> [What you will do]: Return the listing exactly, please; no pictures.

> [Provided material]:
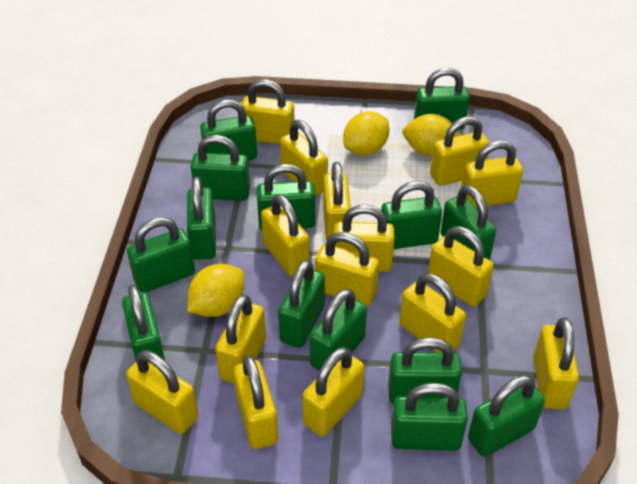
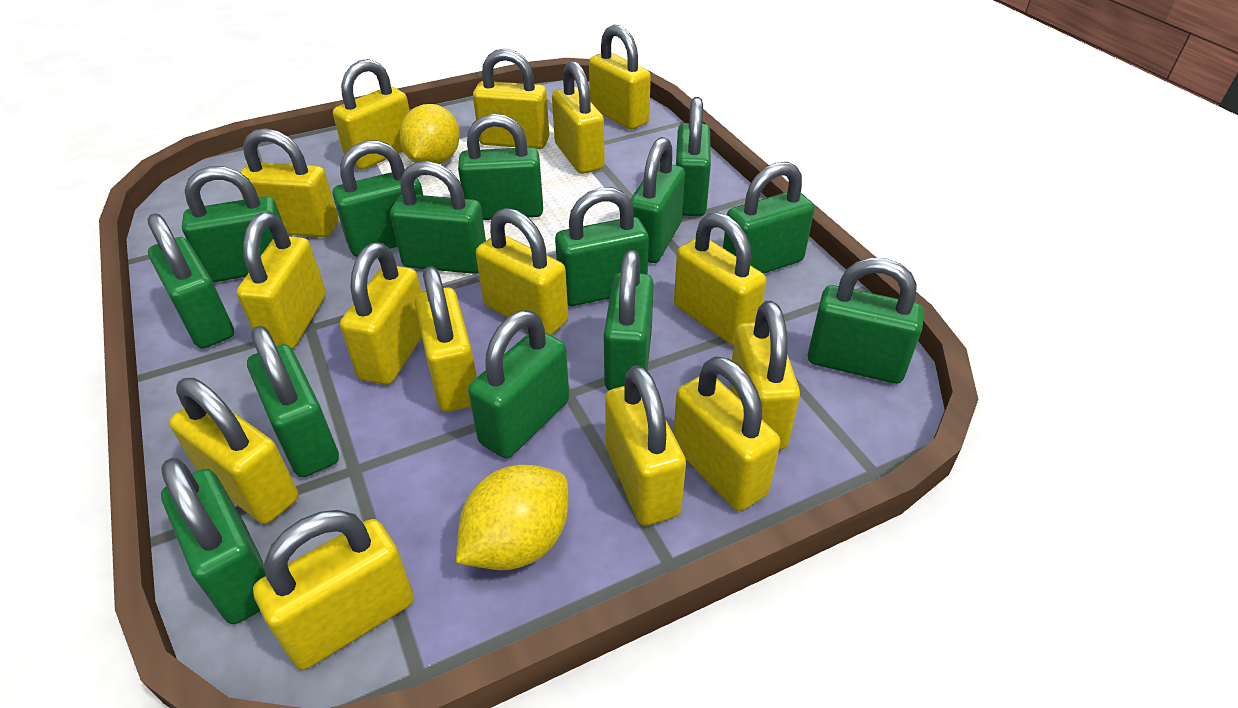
yellow lemon: 3 -> 2

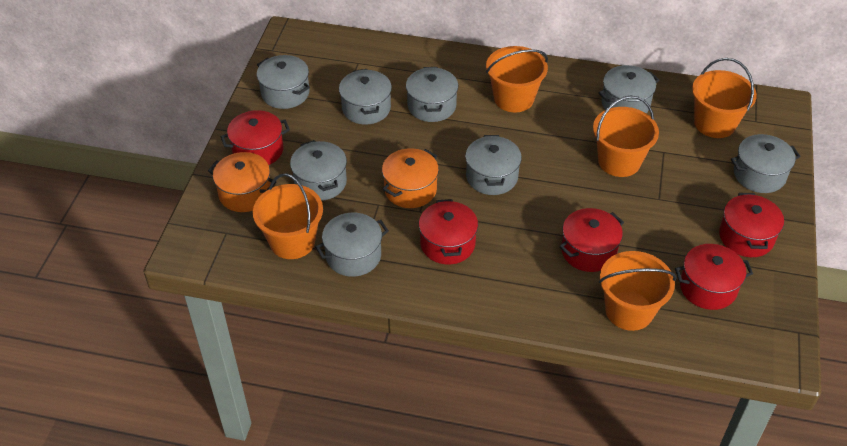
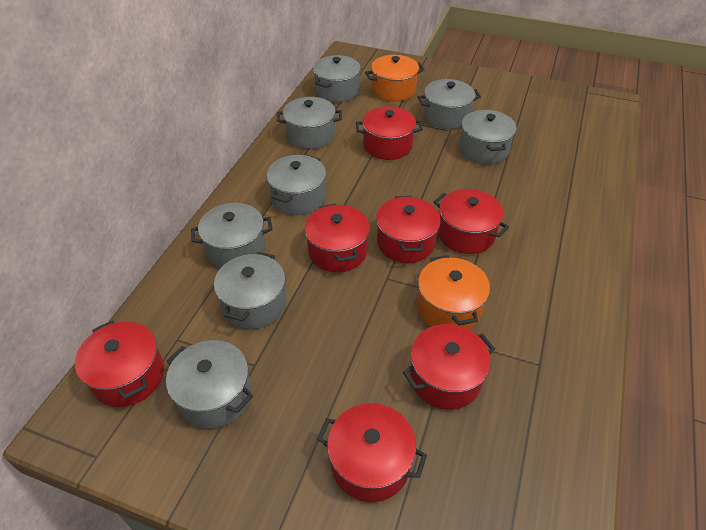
orange bucket: 5 -> 0
red pot: 5 -> 7

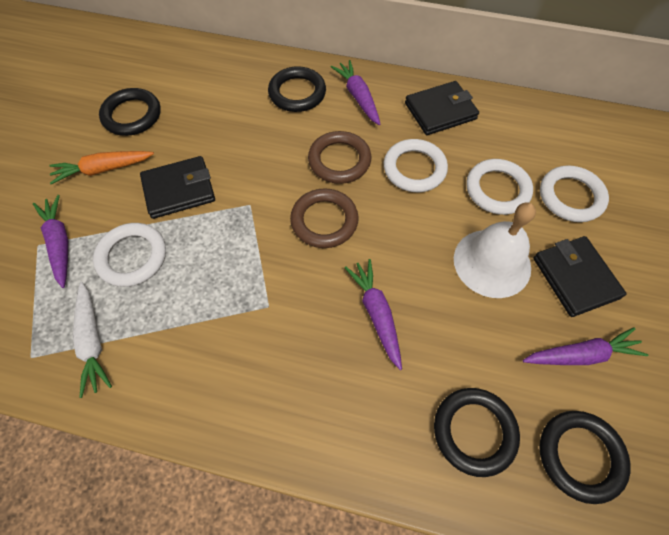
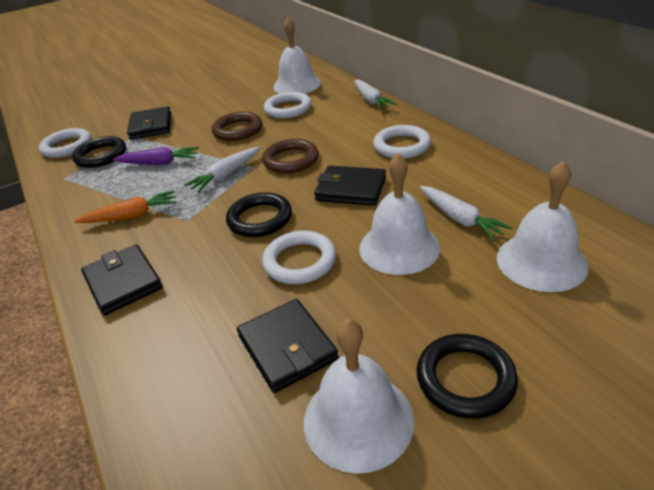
black ring: 4 -> 3
black wallet: 3 -> 4
purple carrot: 4 -> 1
white bell: 1 -> 4
white carrot: 1 -> 3

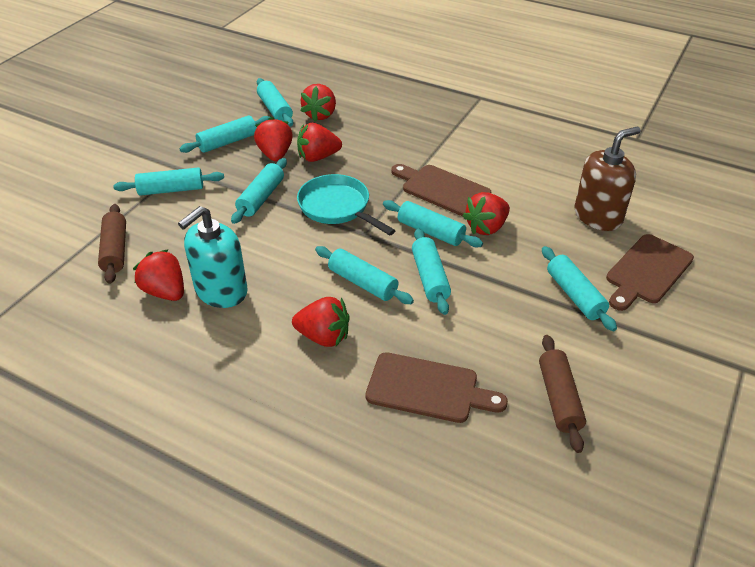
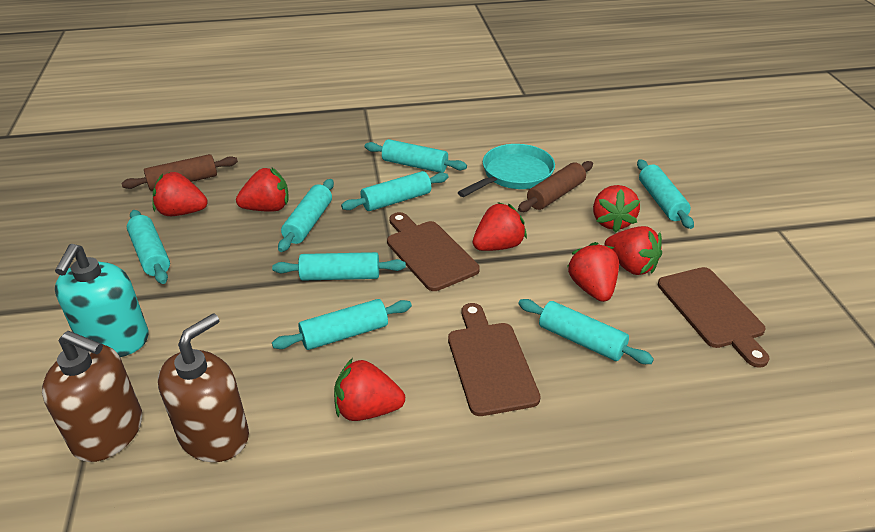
brown soap dispenser: 1 -> 2
red strawberry: 6 -> 7

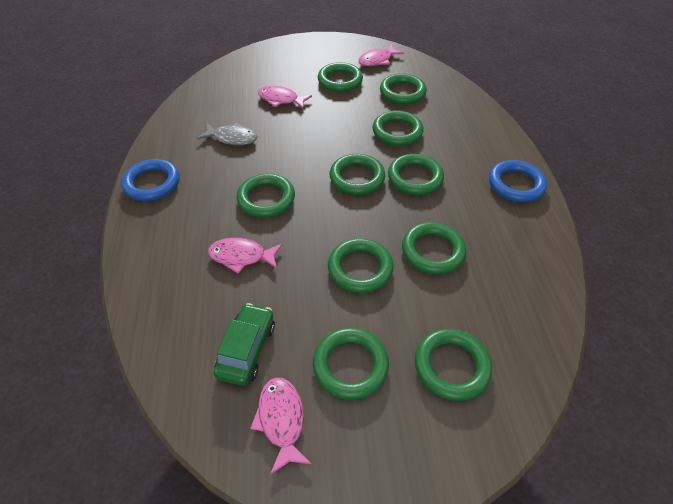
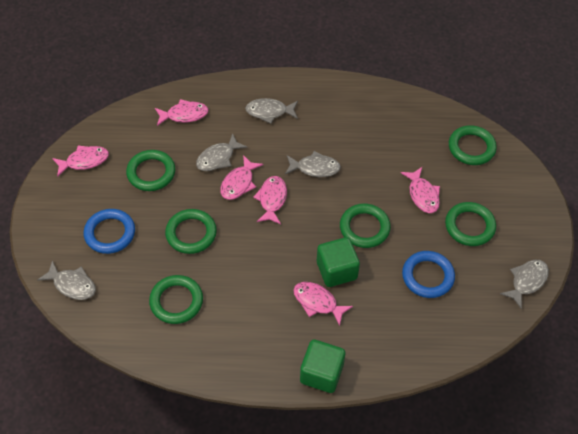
green car: 1 -> 0
green cube: 0 -> 2
green ring: 10 -> 6
grey fish: 1 -> 5
pink fish: 4 -> 6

> [Expected answer]:
yellow lemon: 3 -> 2

orange bucket: 5 -> 0
red pot: 5 -> 7

black ring: 4 -> 3
black wallet: 3 -> 4
purple carrot: 4 -> 1
white bell: 1 -> 4
white carrot: 1 -> 3

brown soap dispenser: 1 -> 2
red strawberry: 6 -> 7

green car: 1 -> 0
green cube: 0 -> 2
green ring: 10 -> 6
grey fish: 1 -> 5
pink fish: 4 -> 6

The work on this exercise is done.